▶ Records supplied
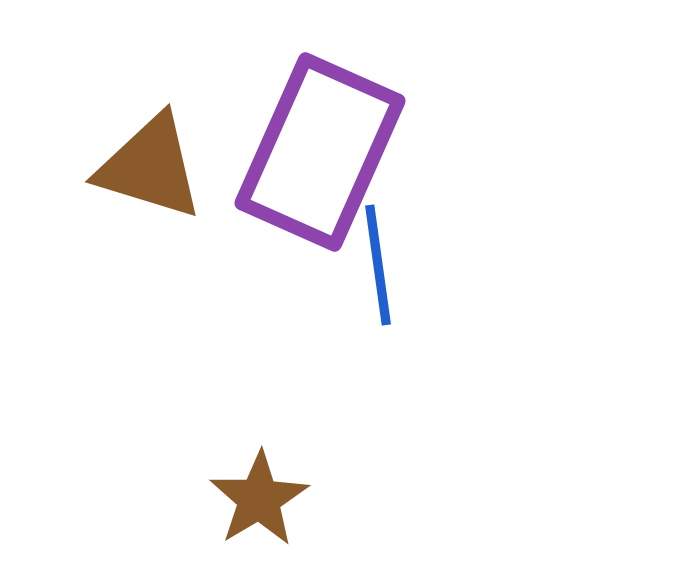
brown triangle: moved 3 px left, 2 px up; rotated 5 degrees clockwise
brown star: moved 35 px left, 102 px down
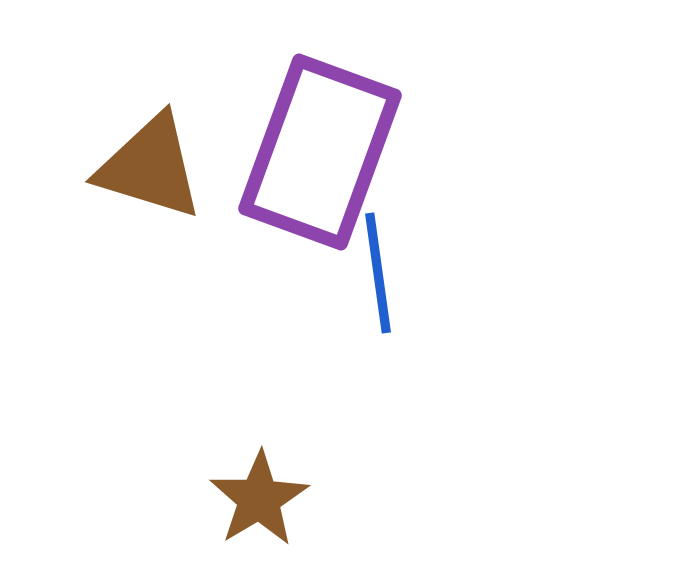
purple rectangle: rotated 4 degrees counterclockwise
blue line: moved 8 px down
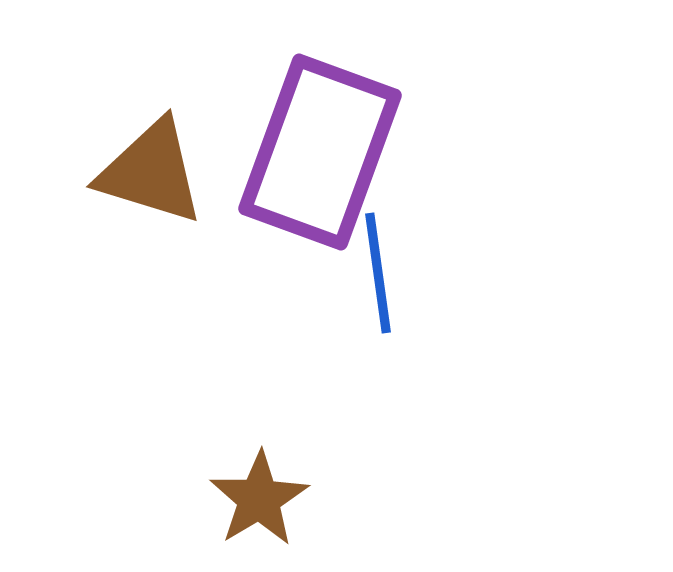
brown triangle: moved 1 px right, 5 px down
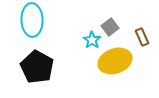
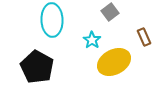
cyan ellipse: moved 20 px right
gray square: moved 15 px up
brown rectangle: moved 2 px right
yellow ellipse: moved 1 px left, 1 px down; rotated 8 degrees counterclockwise
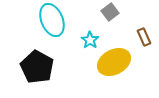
cyan ellipse: rotated 20 degrees counterclockwise
cyan star: moved 2 px left
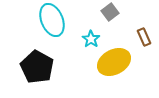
cyan star: moved 1 px right, 1 px up
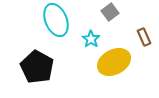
cyan ellipse: moved 4 px right
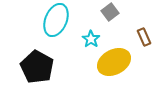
cyan ellipse: rotated 44 degrees clockwise
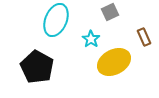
gray square: rotated 12 degrees clockwise
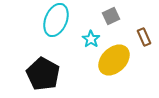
gray square: moved 1 px right, 4 px down
yellow ellipse: moved 2 px up; rotated 16 degrees counterclockwise
black pentagon: moved 6 px right, 7 px down
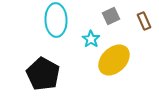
cyan ellipse: rotated 24 degrees counterclockwise
brown rectangle: moved 16 px up
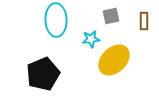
gray square: rotated 12 degrees clockwise
brown rectangle: rotated 24 degrees clockwise
cyan star: rotated 30 degrees clockwise
black pentagon: rotated 20 degrees clockwise
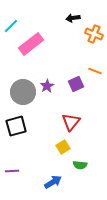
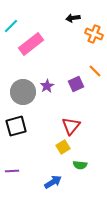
orange line: rotated 24 degrees clockwise
red triangle: moved 4 px down
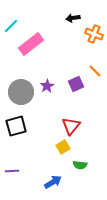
gray circle: moved 2 px left
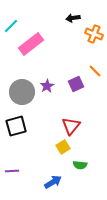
gray circle: moved 1 px right
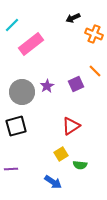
black arrow: rotated 16 degrees counterclockwise
cyan line: moved 1 px right, 1 px up
red triangle: rotated 18 degrees clockwise
yellow square: moved 2 px left, 7 px down
purple line: moved 1 px left, 2 px up
blue arrow: rotated 66 degrees clockwise
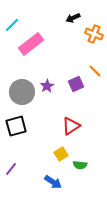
purple line: rotated 48 degrees counterclockwise
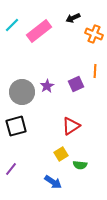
pink rectangle: moved 8 px right, 13 px up
orange line: rotated 48 degrees clockwise
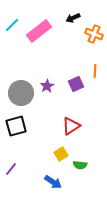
gray circle: moved 1 px left, 1 px down
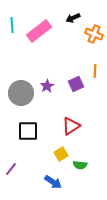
cyan line: rotated 49 degrees counterclockwise
black square: moved 12 px right, 5 px down; rotated 15 degrees clockwise
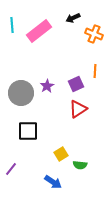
red triangle: moved 7 px right, 17 px up
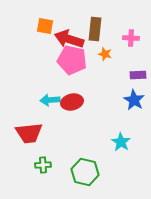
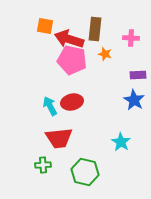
cyan arrow: moved 6 px down; rotated 66 degrees clockwise
red trapezoid: moved 30 px right, 5 px down
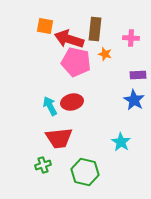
pink pentagon: moved 4 px right, 2 px down
green cross: rotated 14 degrees counterclockwise
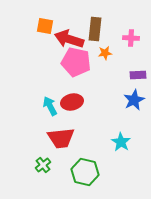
orange star: moved 1 px up; rotated 24 degrees counterclockwise
blue star: rotated 15 degrees clockwise
red trapezoid: moved 2 px right
green cross: rotated 21 degrees counterclockwise
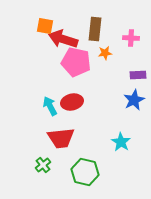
red arrow: moved 6 px left
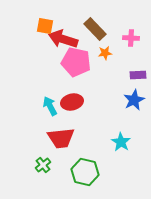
brown rectangle: rotated 50 degrees counterclockwise
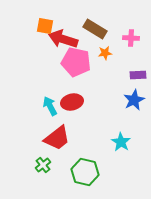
brown rectangle: rotated 15 degrees counterclockwise
red trapezoid: moved 4 px left; rotated 32 degrees counterclockwise
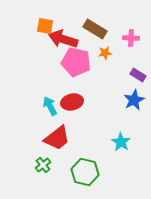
purple rectangle: rotated 35 degrees clockwise
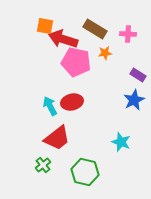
pink cross: moved 3 px left, 4 px up
cyan star: rotated 12 degrees counterclockwise
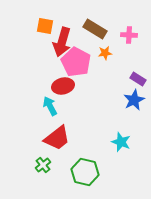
pink cross: moved 1 px right, 1 px down
red arrow: moved 1 px left, 3 px down; rotated 92 degrees counterclockwise
pink pentagon: rotated 16 degrees clockwise
purple rectangle: moved 4 px down
red ellipse: moved 9 px left, 16 px up
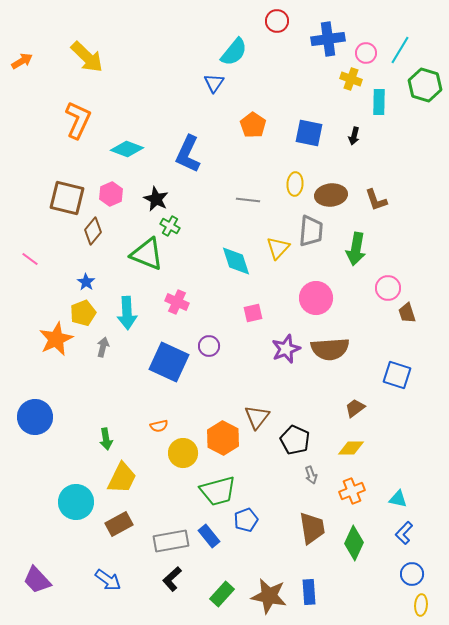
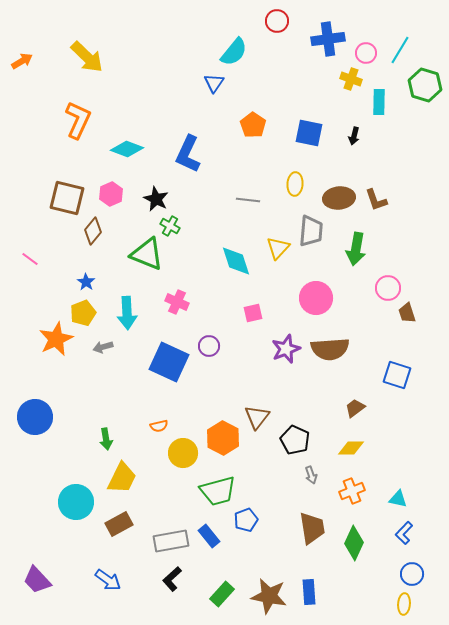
brown ellipse at (331, 195): moved 8 px right, 3 px down
gray arrow at (103, 347): rotated 120 degrees counterclockwise
yellow ellipse at (421, 605): moved 17 px left, 1 px up
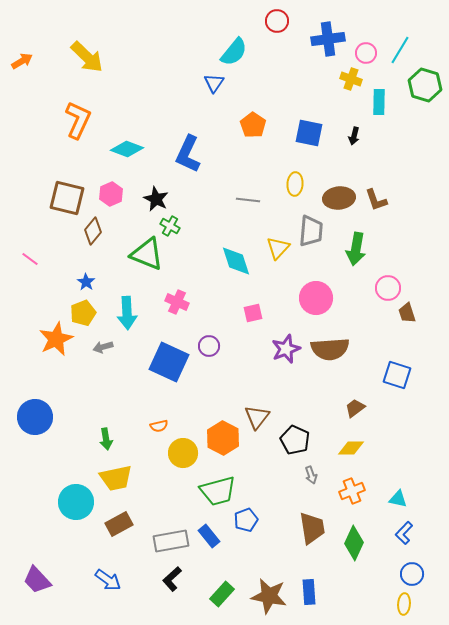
yellow trapezoid at (122, 478): moved 6 px left; rotated 52 degrees clockwise
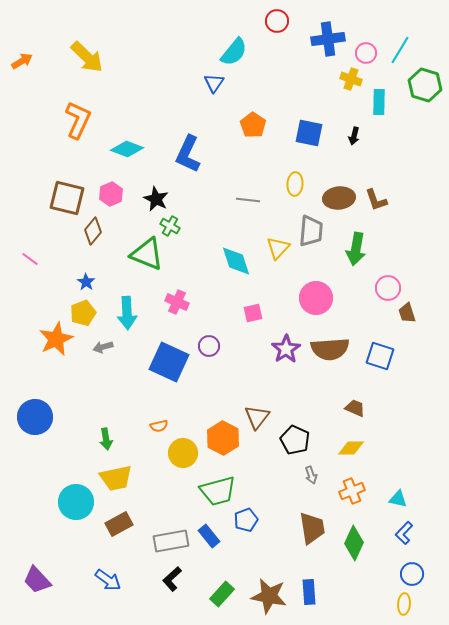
purple star at (286, 349): rotated 12 degrees counterclockwise
blue square at (397, 375): moved 17 px left, 19 px up
brown trapezoid at (355, 408): rotated 60 degrees clockwise
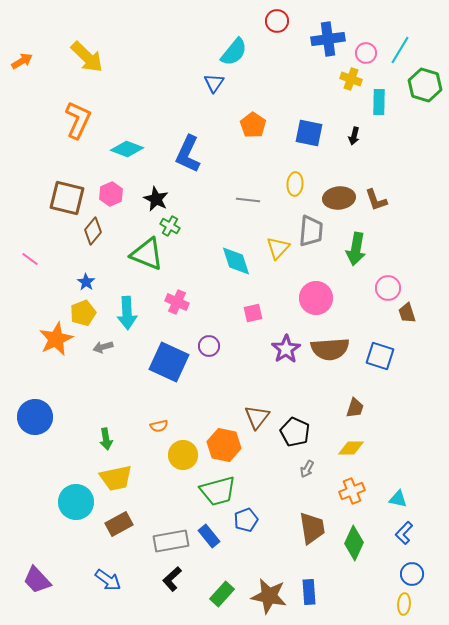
brown trapezoid at (355, 408): rotated 85 degrees clockwise
orange hexagon at (223, 438): moved 1 px right, 7 px down; rotated 16 degrees counterclockwise
black pentagon at (295, 440): moved 8 px up
yellow circle at (183, 453): moved 2 px down
gray arrow at (311, 475): moved 4 px left, 6 px up; rotated 48 degrees clockwise
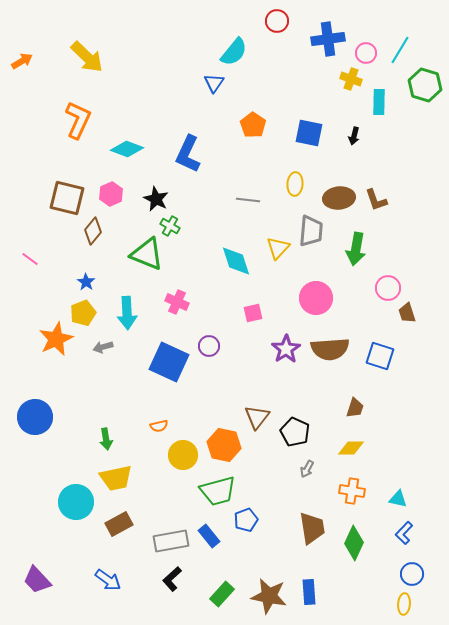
orange cross at (352, 491): rotated 30 degrees clockwise
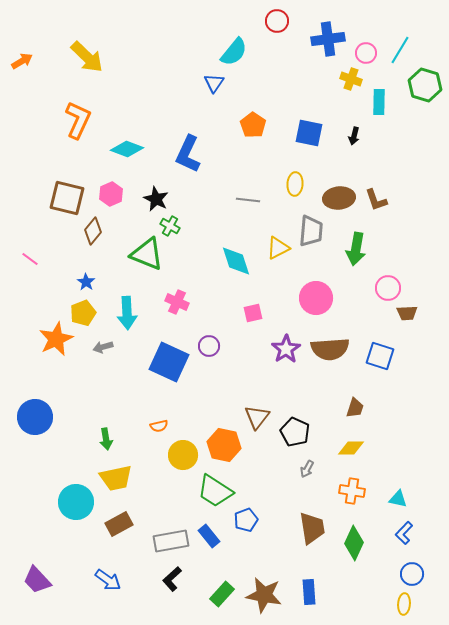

▶ Written task
Tally the lines of the data above that contain the string "yellow", treating case as significant. Give only the number.

▶ Answer below
6